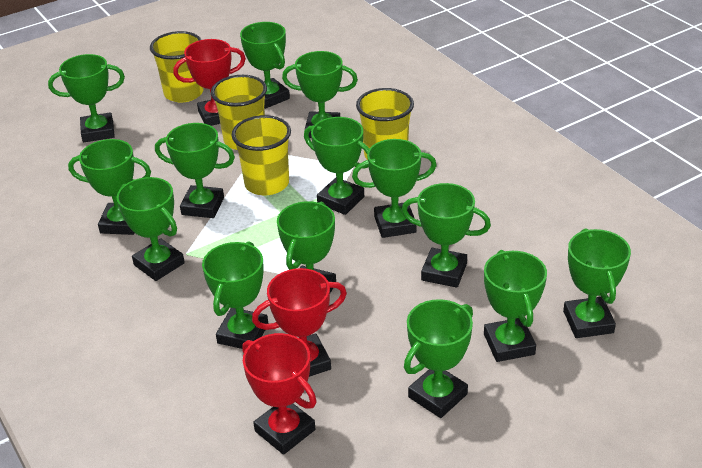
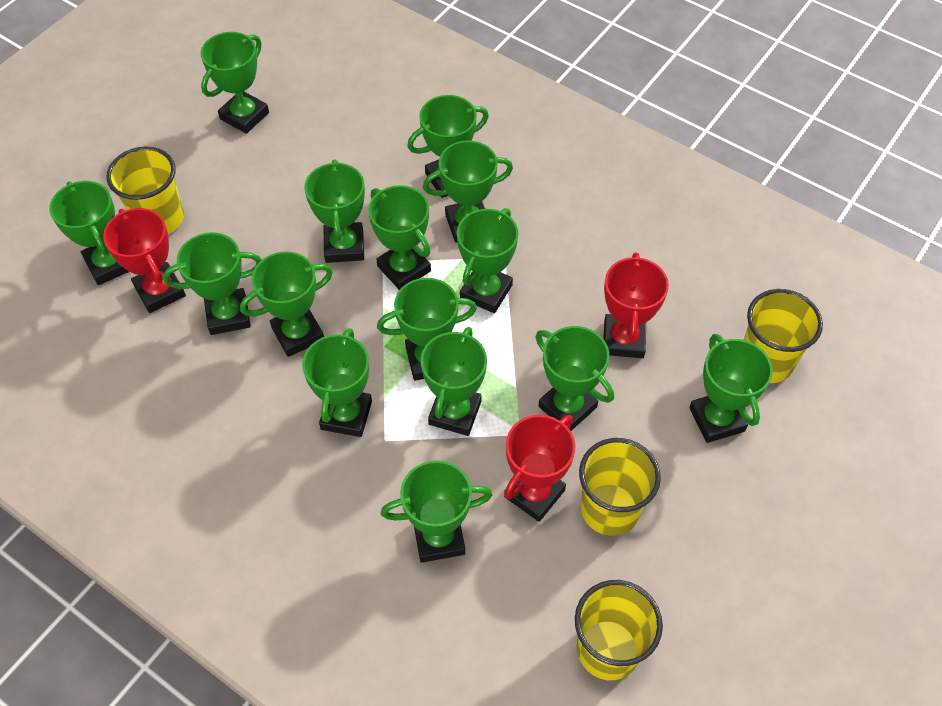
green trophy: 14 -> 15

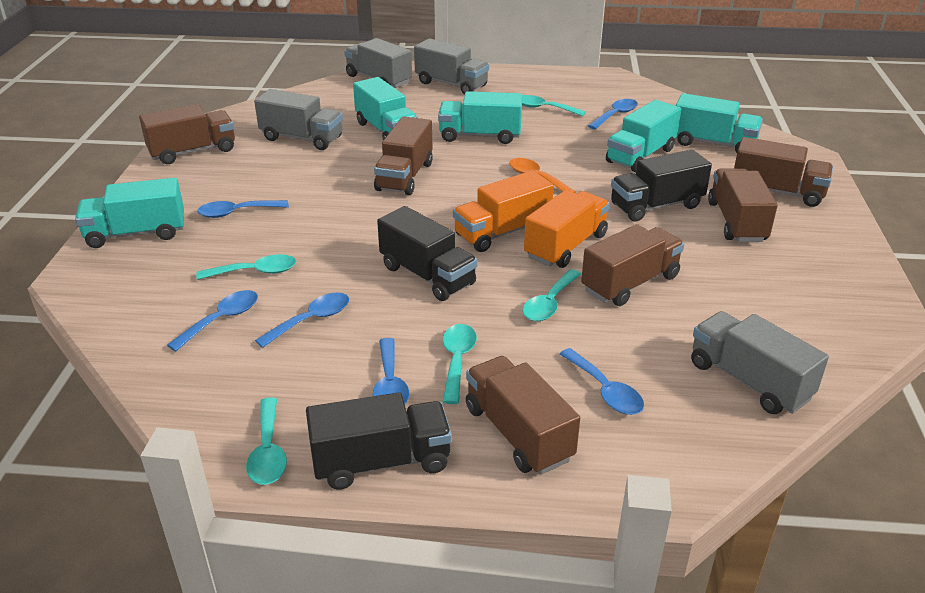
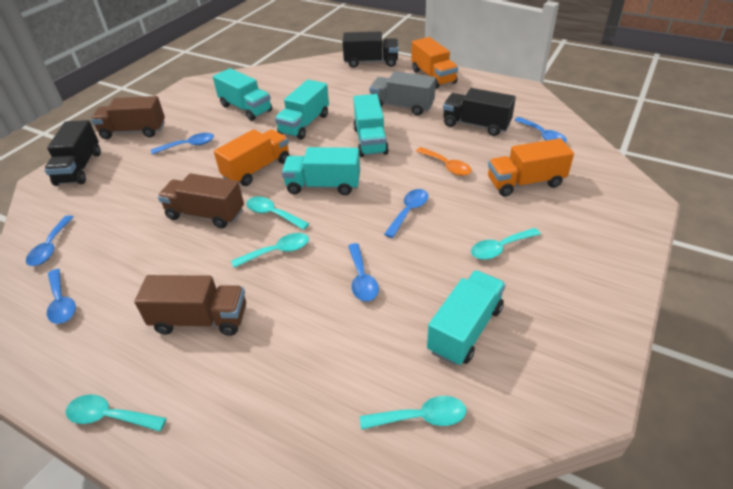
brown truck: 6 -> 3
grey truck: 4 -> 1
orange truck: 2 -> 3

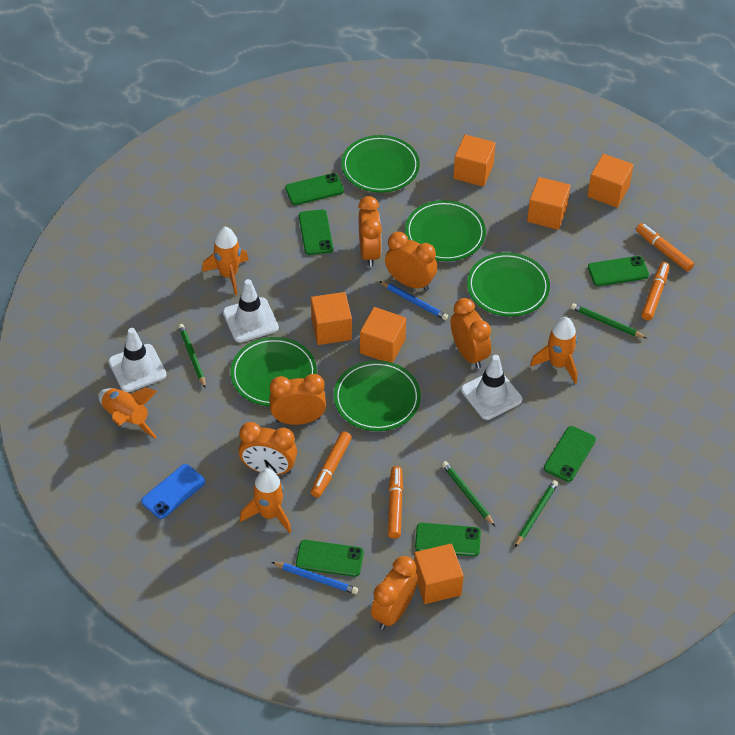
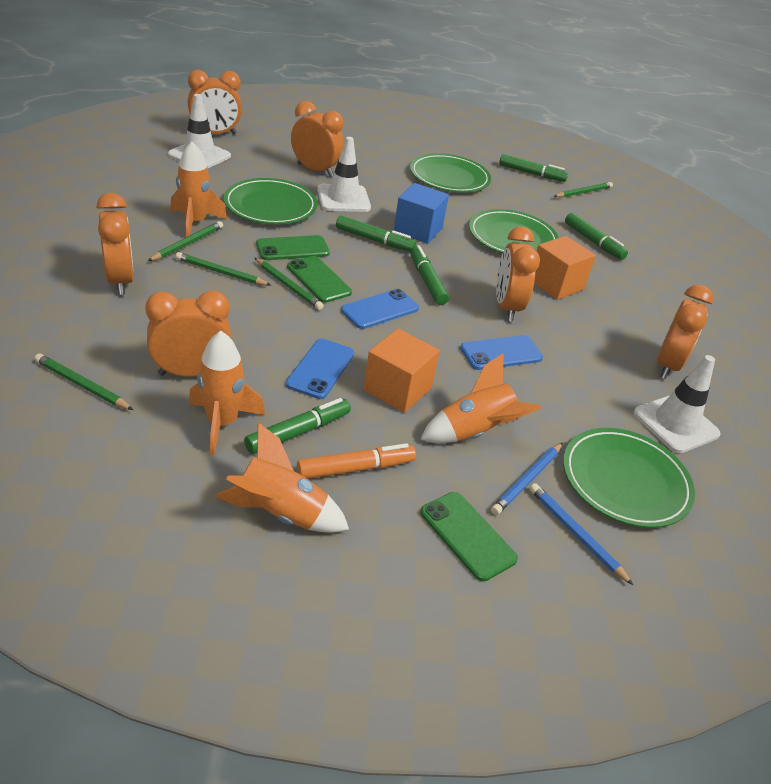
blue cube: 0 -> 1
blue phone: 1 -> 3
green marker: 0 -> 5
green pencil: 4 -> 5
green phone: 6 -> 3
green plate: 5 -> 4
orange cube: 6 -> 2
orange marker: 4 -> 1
--
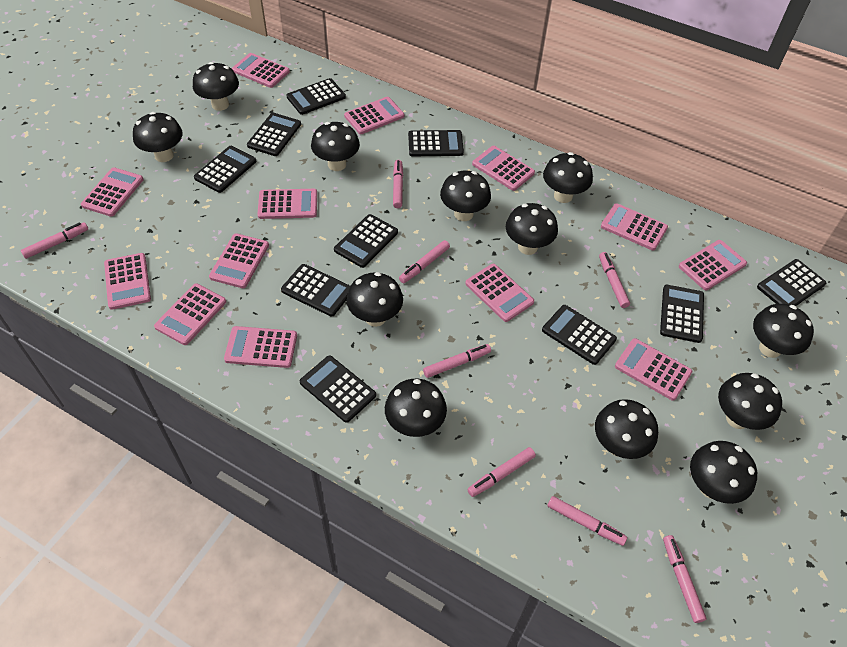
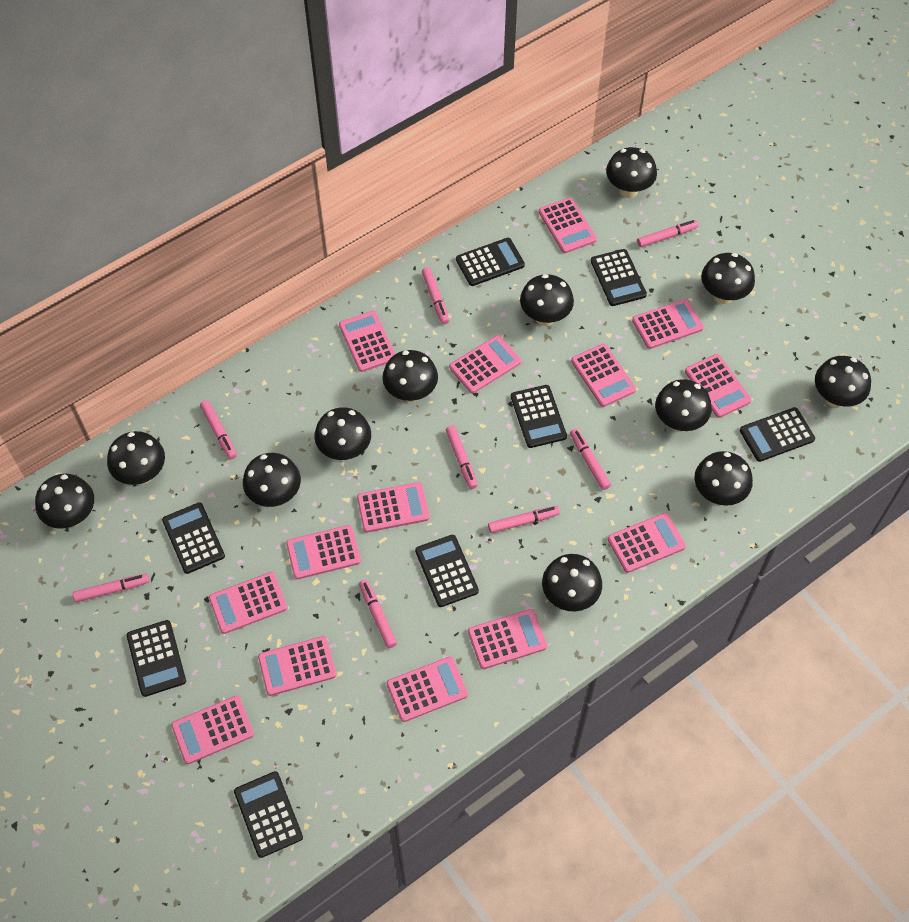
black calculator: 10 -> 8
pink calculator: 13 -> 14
* * *
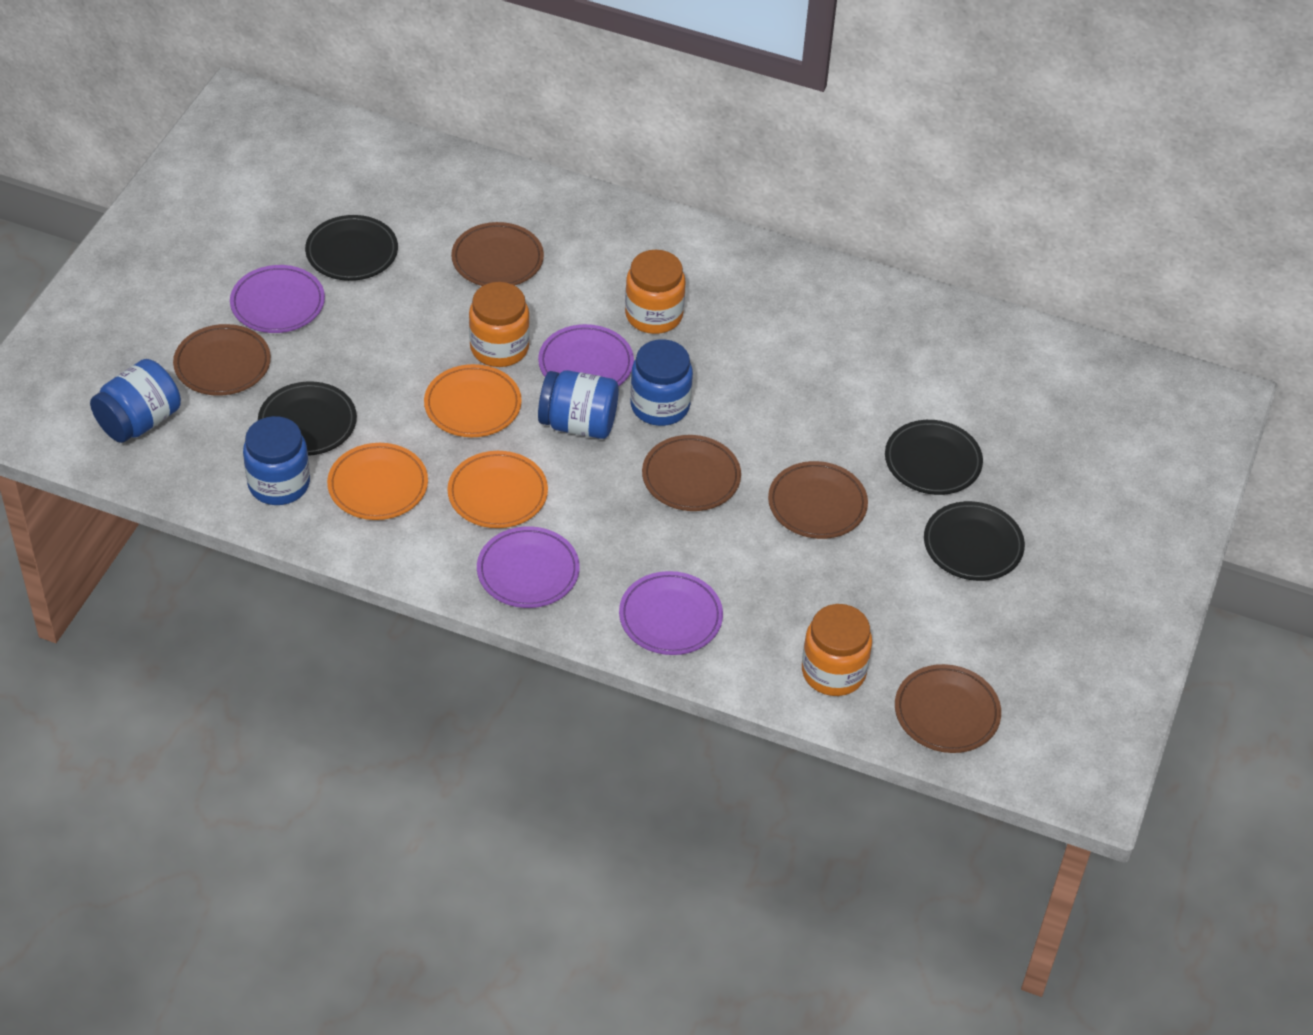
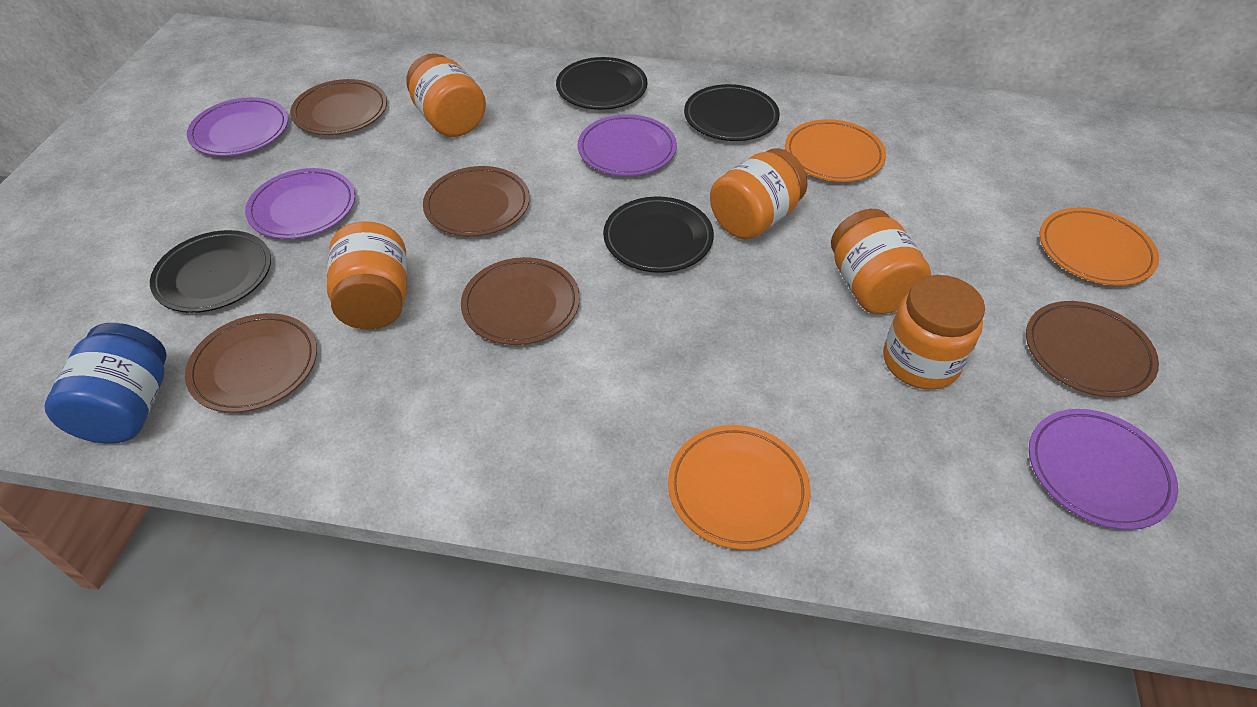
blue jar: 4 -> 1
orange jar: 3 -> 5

→ **TASK PROMPT**:
From the records above, quote only the lines running from the line with "blue phone: 1 -> 3" to the line with "orange marker: 4 -> 1", both lines included.

→ **TASK RESULT**:
blue phone: 1 -> 3
green marker: 0 -> 5
green pencil: 4 -> 5
green phone: 6 -> 3
green plate: 5 -> 4
orange cube: 6 -> 2
orange marker: 4 -> 1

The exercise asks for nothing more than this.